● EXERCISE BRIEF: Look through the entries below and extract exactly the lines from the one containing "IC201 pin SW: SIG9 -> VIN" through the one containing "D1: schottky MBR340", ends included.

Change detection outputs

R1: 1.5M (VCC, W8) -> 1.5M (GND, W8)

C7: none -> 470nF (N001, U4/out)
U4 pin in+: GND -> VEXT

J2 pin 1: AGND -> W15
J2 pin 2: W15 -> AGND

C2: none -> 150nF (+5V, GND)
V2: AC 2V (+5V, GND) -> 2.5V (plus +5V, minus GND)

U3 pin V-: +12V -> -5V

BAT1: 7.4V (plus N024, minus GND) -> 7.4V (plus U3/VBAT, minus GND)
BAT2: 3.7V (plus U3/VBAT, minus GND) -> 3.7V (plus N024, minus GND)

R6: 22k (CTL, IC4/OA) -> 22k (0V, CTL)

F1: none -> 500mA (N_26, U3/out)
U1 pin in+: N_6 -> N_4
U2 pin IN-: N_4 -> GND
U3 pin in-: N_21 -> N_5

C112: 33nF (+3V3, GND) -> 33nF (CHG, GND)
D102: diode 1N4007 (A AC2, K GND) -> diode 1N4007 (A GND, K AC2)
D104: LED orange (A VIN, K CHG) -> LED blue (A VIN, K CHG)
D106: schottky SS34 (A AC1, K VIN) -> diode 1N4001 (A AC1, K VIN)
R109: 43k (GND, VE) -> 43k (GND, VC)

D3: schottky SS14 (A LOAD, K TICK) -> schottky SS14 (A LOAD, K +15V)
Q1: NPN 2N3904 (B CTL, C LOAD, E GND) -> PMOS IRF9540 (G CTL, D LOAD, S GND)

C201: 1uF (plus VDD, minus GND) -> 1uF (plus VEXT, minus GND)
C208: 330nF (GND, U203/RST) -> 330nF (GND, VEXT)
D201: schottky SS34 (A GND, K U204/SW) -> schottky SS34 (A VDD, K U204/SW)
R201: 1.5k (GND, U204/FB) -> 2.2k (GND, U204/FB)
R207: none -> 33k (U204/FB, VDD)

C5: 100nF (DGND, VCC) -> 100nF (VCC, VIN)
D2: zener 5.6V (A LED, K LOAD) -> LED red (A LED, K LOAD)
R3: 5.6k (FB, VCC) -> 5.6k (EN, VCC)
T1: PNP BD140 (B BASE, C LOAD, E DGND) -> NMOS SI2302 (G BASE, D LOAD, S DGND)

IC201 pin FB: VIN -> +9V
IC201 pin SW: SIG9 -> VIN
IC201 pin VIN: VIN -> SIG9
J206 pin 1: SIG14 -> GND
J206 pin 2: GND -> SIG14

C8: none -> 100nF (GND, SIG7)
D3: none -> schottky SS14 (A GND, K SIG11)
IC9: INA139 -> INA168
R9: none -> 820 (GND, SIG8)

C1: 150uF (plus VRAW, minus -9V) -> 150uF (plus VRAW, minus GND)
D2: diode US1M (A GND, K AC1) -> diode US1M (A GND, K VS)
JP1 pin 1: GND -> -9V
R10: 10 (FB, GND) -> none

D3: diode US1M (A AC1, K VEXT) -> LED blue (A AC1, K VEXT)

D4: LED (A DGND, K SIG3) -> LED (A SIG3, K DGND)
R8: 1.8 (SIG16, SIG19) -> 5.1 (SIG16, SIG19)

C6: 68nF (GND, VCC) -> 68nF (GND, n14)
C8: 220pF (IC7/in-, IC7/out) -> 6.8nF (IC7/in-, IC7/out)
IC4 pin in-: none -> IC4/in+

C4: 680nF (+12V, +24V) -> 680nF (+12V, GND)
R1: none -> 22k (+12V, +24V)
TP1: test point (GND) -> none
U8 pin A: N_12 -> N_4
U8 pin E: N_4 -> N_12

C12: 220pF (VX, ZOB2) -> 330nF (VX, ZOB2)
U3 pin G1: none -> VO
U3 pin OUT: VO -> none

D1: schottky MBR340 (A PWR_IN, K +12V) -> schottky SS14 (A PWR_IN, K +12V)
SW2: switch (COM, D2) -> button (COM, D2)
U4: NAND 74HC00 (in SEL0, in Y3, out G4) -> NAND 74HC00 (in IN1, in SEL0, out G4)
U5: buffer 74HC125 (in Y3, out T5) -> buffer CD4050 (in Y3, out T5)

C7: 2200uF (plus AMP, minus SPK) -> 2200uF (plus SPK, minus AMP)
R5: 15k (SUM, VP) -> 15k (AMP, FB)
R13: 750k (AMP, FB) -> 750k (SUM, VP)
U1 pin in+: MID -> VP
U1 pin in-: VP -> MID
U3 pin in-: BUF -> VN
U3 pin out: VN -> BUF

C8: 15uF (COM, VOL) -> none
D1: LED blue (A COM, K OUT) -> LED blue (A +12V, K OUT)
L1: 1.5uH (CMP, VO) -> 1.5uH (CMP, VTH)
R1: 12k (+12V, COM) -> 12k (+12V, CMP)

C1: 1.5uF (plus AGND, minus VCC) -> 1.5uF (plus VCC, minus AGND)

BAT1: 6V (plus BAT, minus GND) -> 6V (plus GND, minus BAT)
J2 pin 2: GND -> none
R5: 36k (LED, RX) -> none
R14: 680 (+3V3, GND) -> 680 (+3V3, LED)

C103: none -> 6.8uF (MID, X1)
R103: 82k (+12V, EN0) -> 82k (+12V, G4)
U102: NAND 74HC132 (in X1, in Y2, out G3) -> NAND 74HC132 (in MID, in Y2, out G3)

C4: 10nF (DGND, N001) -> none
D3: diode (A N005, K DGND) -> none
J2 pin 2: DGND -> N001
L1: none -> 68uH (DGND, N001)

● SOLUTION TO THIS PROBLEM:
IC201 pin SW: SIG9 -> VIN
IC201 pin VIN: VIN -> SIG9
J206 pin 1: SIG14 -> GND
J206 pin 2: GND -> SIG14

C8: none -> 100nF (GND, SIG7)
D3: none -> schottky SS14 (A GND, K SIG11)
IC9: INA139 -> INA168
R9: none -> 820 (GND, SIG8)

C1: 150uF (plus VRAW, minus -9V) -> 150uF (plus VRAW, minus GND)
D2: diode US1M (A GND, K AC1) -> diode US1M (A GND, K VS)
JP1 pin 1: GND -> -9V
R10: 10 (FB, GND) -> none

D3: diode US1M (A AC1, K VEXT) -> LED blue (A AC1, K VEXT)

D4: LED (A DGND, K SIG3) -> LED (A SIG3, K DGND)
R8: 1.8 (SIG16, SIG19) -> 5.1 (SIG16, SIG19)

C6: 68nF (GND, VCC) -> 68nF (GND, n14)
C8: 220pF (IC7/in-, IC7/out) -> 6.8nF (IC7/in-, IC7/out)
IC4 pin in-: none -> IC4/in+

C4: 680nF (+12V, +24V) -> 680nF (+12V, GND)
R1: none -> 22k (+12V, +24V)
TP1: test point (GND) -> none
U8 pin A: N_12 -> N_4
U8 pin E: N_4 -> N_12

C12: 220pF (VX, ZOB2) -> 330nF (VX, ZOB2)
U3 pin G1: none -> VO
U3 pin OUT: VO -> none

D1: schottky MBR340 (A PWR_IN, K +12V) -> schottky SS14 (A PWR_IN, K +12V)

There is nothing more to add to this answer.